## Assigned task
The response must reproduce exactly every line of the material below holding the word "purple".

## Data below
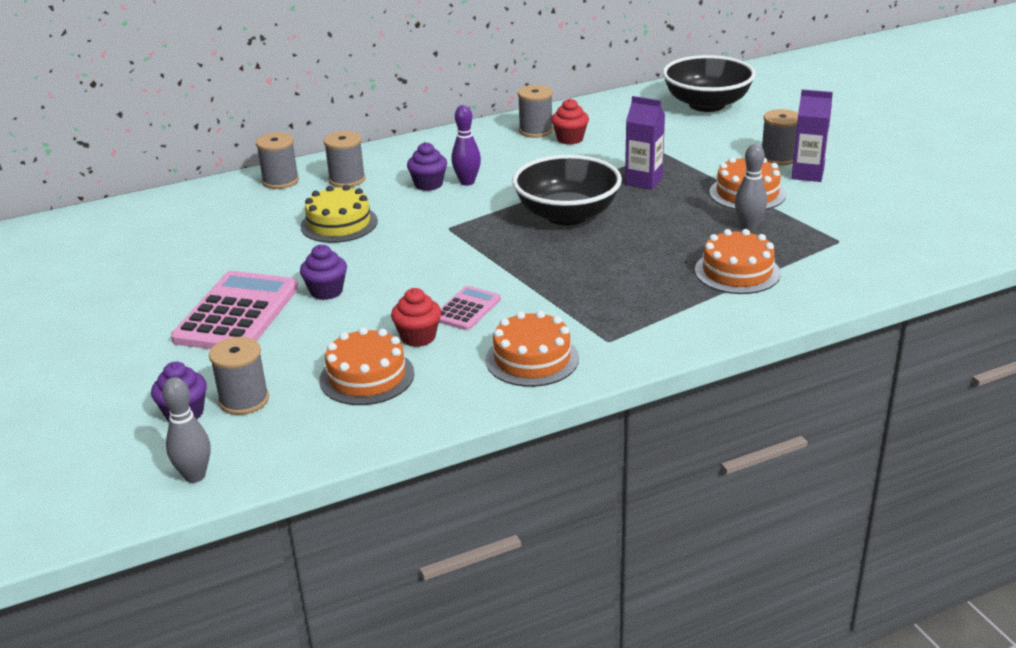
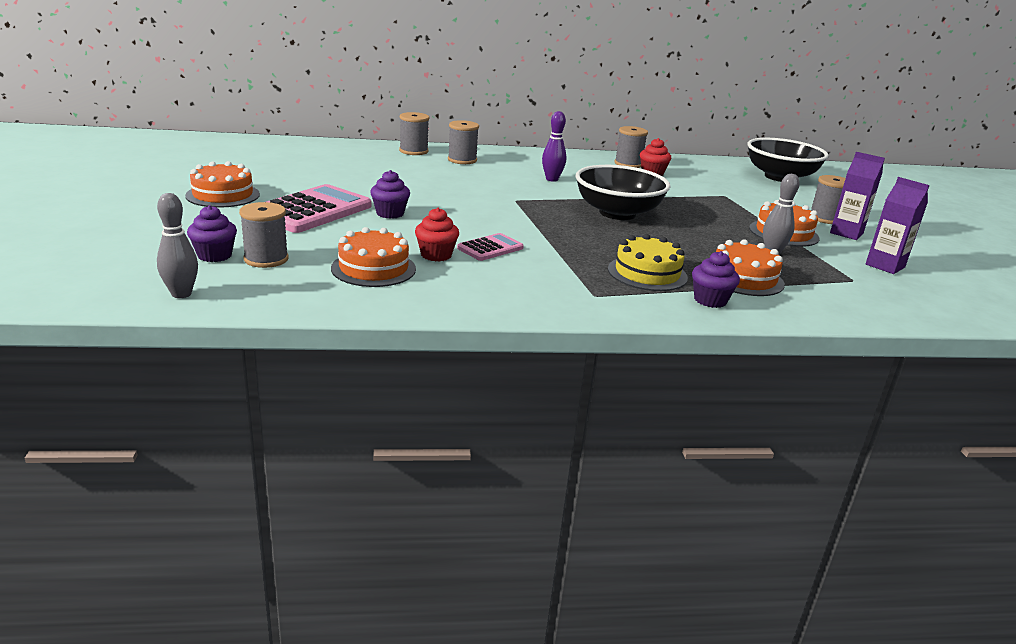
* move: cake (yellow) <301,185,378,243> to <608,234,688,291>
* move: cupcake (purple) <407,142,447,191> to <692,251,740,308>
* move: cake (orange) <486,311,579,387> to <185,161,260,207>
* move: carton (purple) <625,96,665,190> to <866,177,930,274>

## Output for this task
* move: cupcake (purple) <407,142,447,191> to <692,251,740,308>
* move: carton (purple) <625,96,665,190> to <866,177,930,274>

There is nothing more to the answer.